Problem requirements
From the line containing "camera: 130 degrees right, 20 degrees down" through the final line of the records, reproduce every line exactly.

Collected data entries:
**********

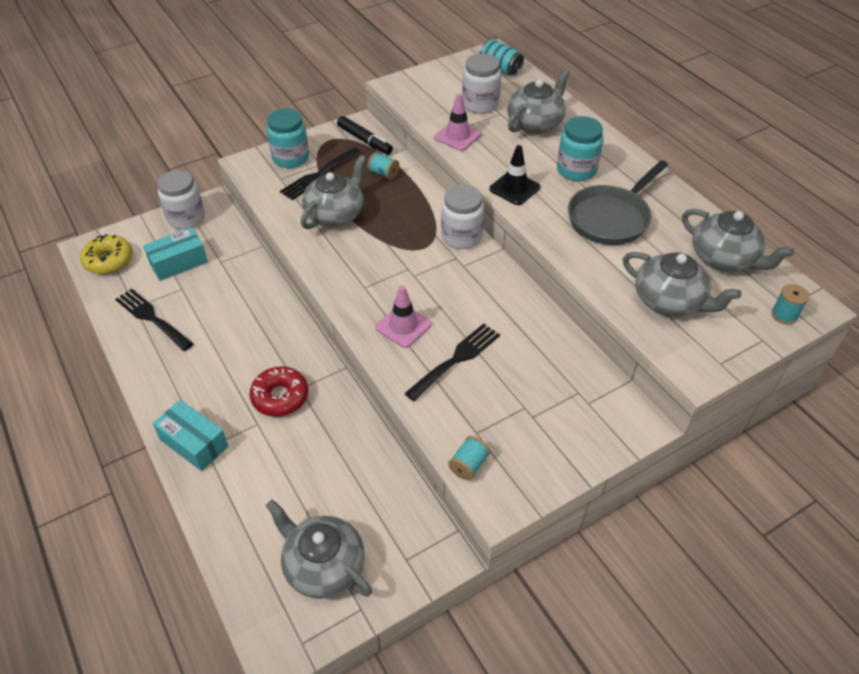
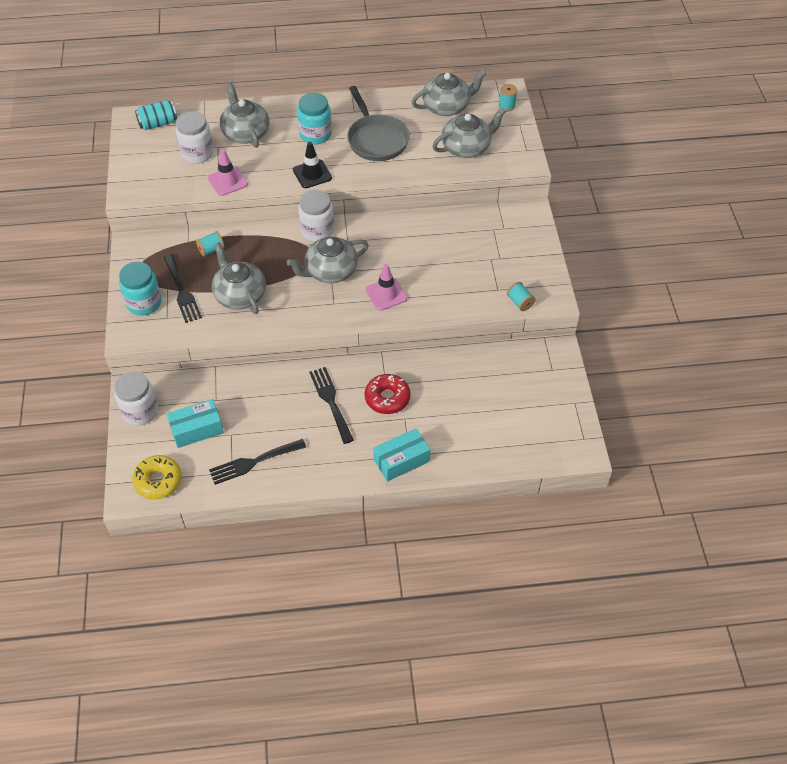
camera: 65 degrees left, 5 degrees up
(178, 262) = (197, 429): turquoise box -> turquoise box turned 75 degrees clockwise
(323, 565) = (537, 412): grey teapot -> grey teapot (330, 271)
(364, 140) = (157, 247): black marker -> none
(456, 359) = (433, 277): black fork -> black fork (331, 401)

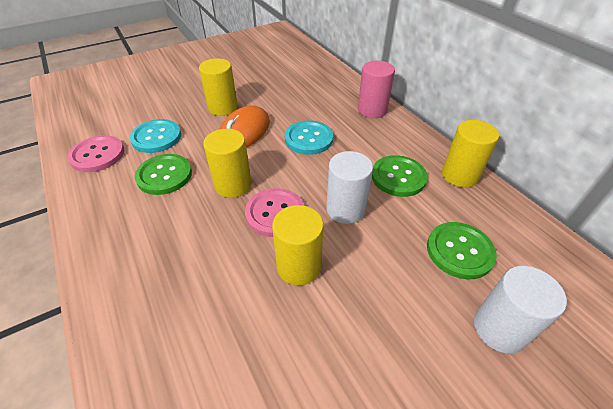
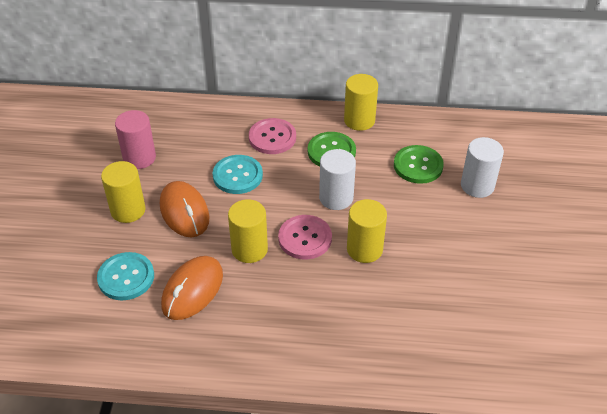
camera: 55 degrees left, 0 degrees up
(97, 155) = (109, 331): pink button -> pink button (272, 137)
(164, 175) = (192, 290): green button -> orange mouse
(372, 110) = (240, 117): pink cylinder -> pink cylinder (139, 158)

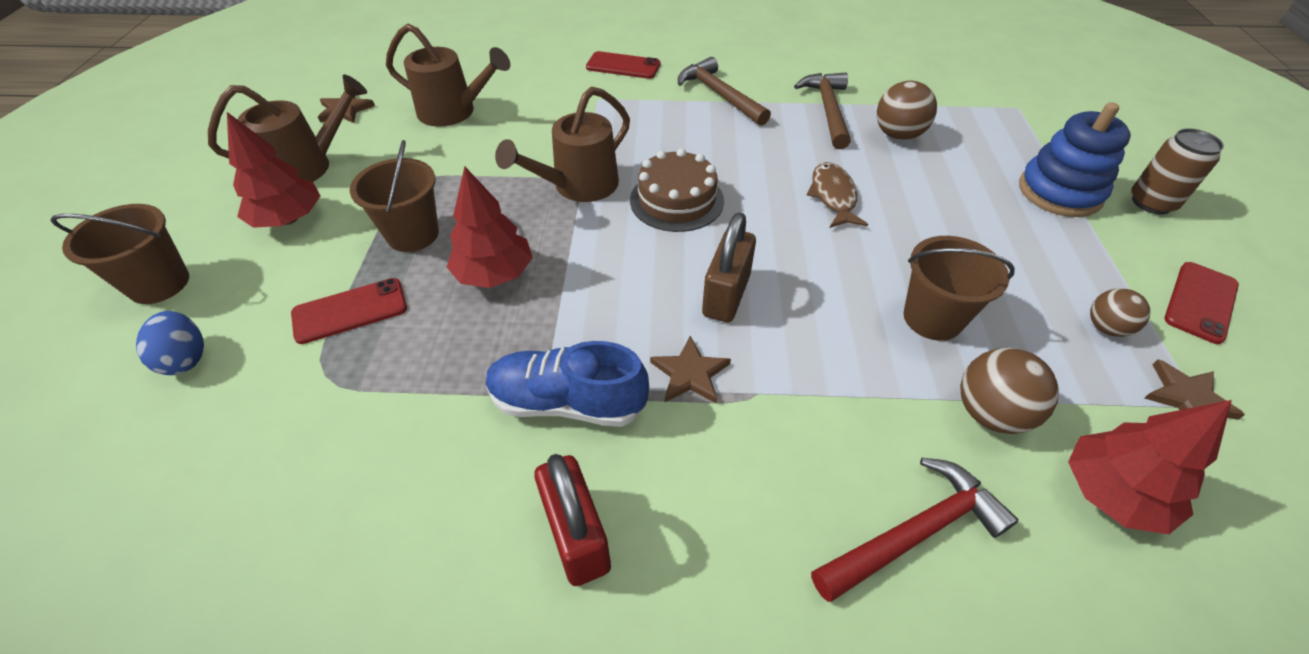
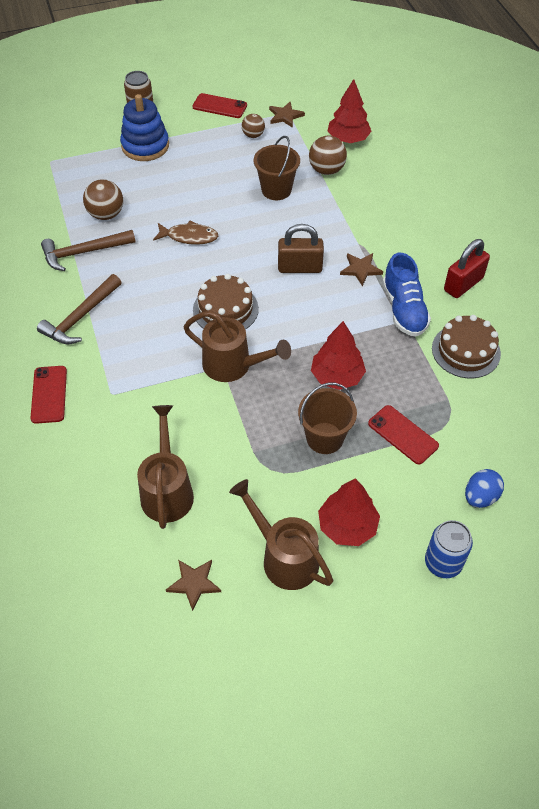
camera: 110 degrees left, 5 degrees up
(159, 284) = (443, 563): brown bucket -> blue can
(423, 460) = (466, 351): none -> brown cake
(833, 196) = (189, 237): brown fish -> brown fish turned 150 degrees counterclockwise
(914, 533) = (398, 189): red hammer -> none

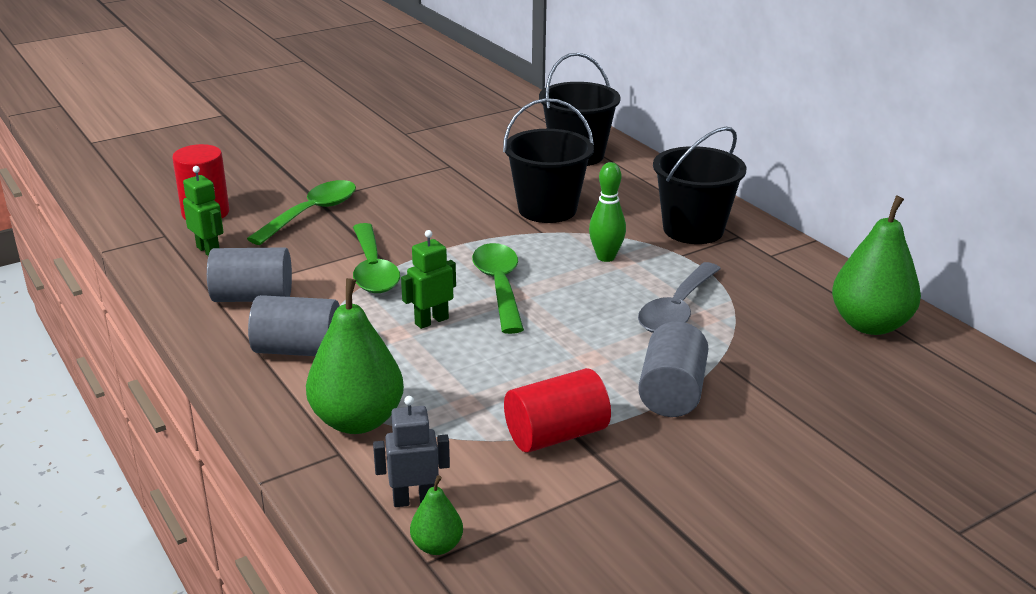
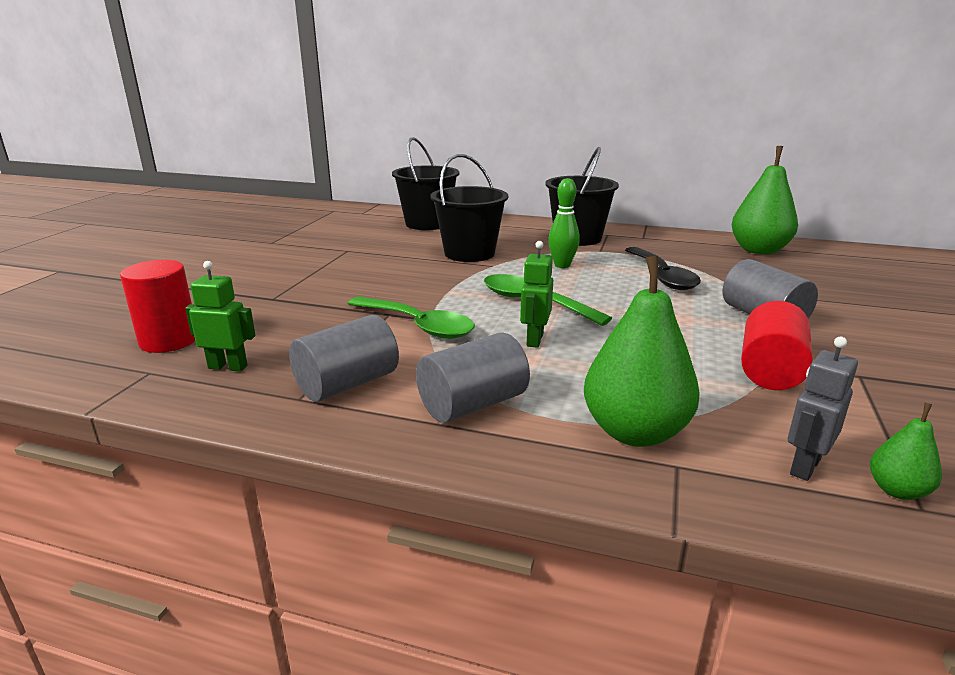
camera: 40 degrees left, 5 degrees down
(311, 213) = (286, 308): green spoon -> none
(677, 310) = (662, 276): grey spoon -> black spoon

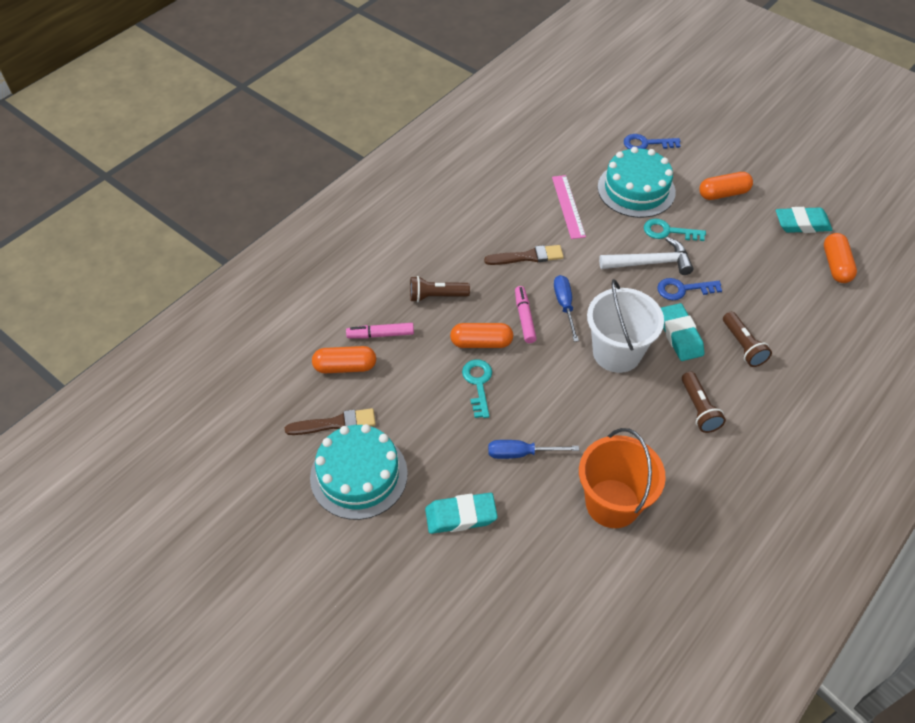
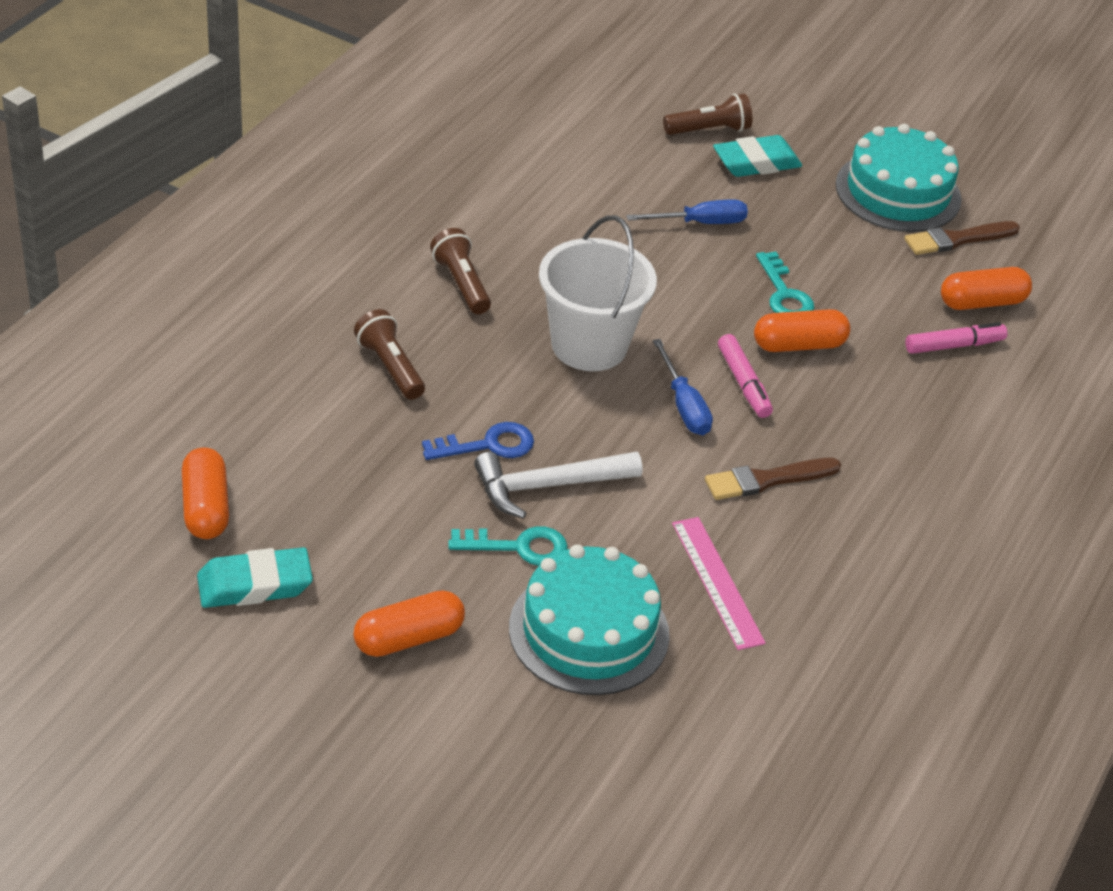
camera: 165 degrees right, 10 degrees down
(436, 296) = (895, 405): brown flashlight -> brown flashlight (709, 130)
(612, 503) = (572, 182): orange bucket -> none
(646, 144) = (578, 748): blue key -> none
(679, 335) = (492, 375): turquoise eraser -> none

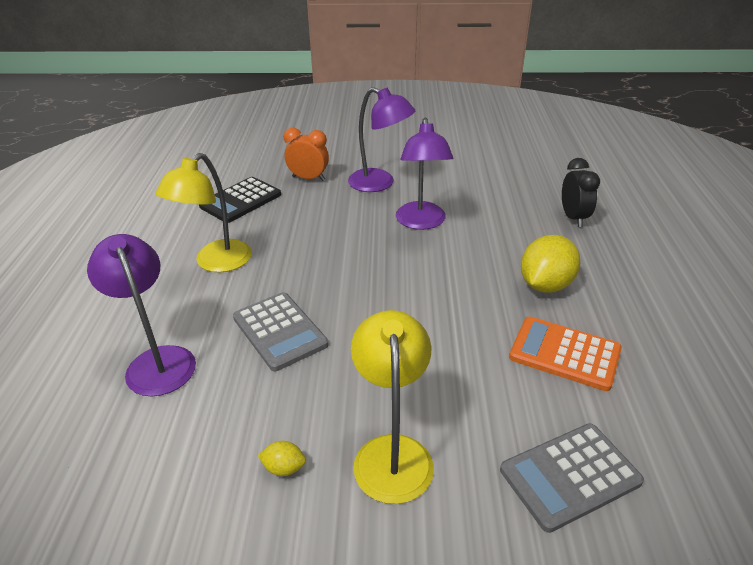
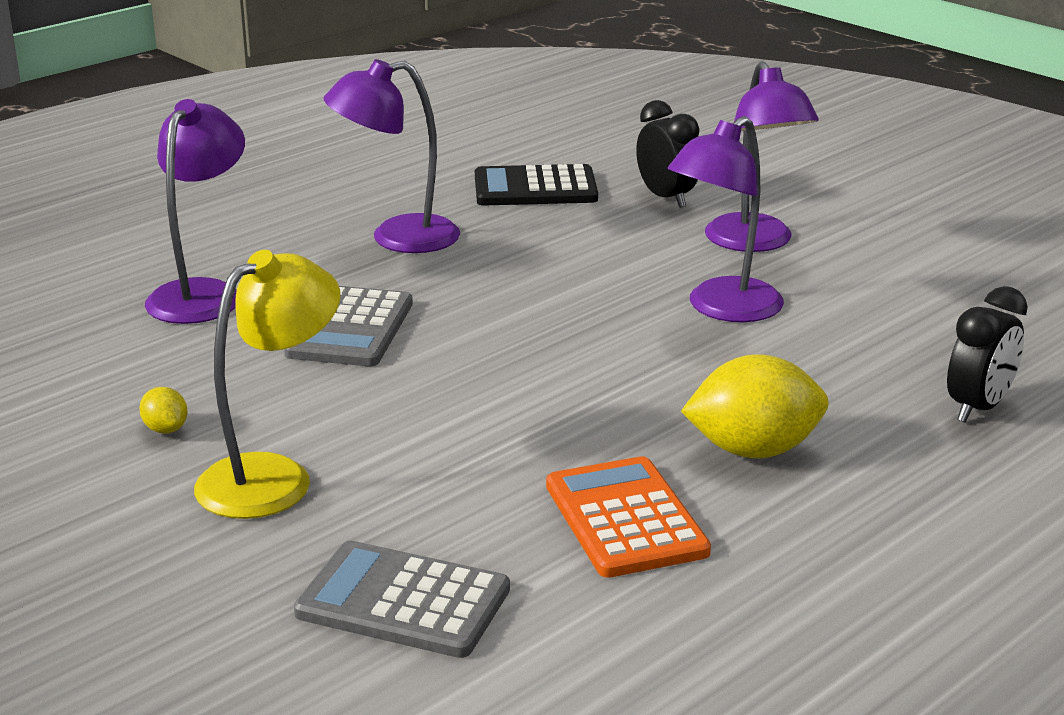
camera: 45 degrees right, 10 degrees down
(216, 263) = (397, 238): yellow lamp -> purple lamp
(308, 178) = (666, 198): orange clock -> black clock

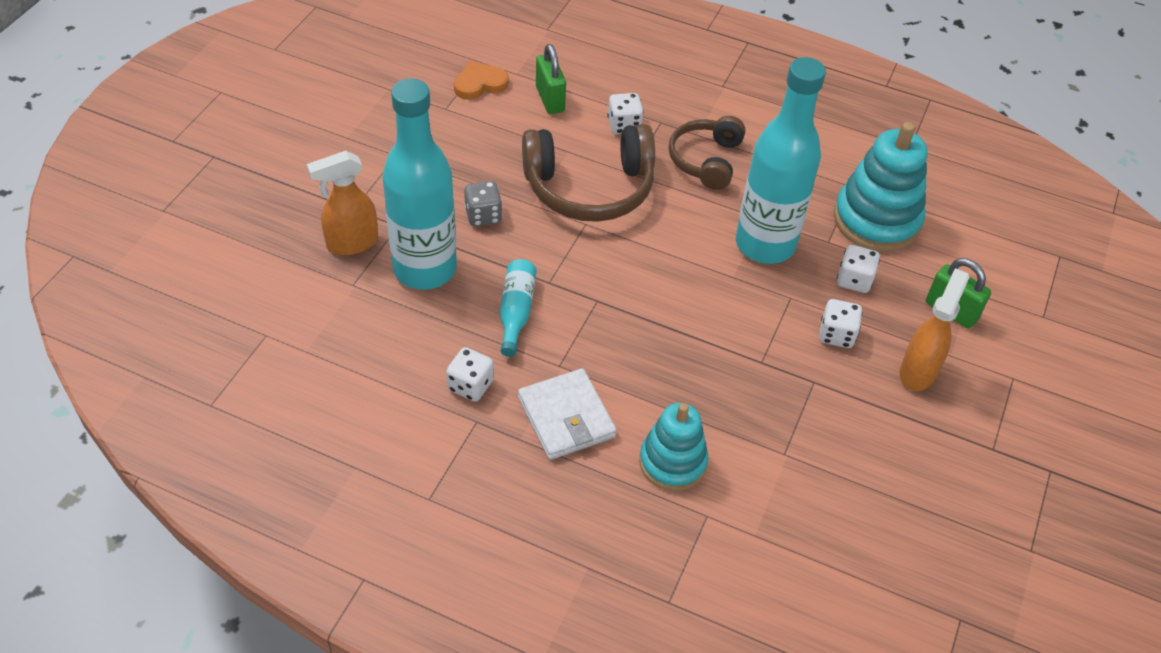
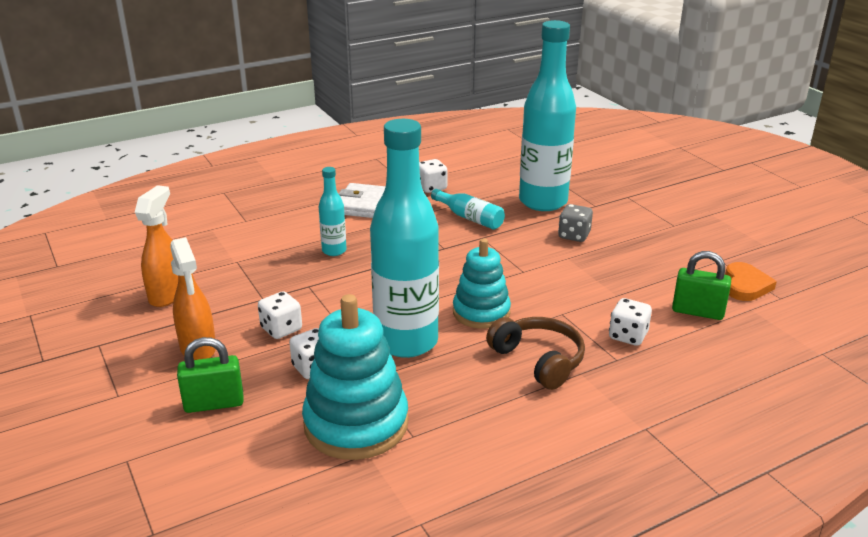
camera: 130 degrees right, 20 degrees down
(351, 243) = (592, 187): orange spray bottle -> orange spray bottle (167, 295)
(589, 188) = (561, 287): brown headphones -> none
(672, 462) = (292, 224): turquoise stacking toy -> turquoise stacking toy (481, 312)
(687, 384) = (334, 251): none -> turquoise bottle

**********

Answer space
camera: 130 degrees right, 20 degrees down
(351, 243) = (592, 187): orange spray bottle -> orange spray bottle (167, 295)
(589, 188) = (561, 287): brown headphones -> none
(672, 462) = (292, 224): turquoise stacking toy -> turquoise stacking toy (481, 312)
(687, 384) = (334, 251): none -> turquoise bottle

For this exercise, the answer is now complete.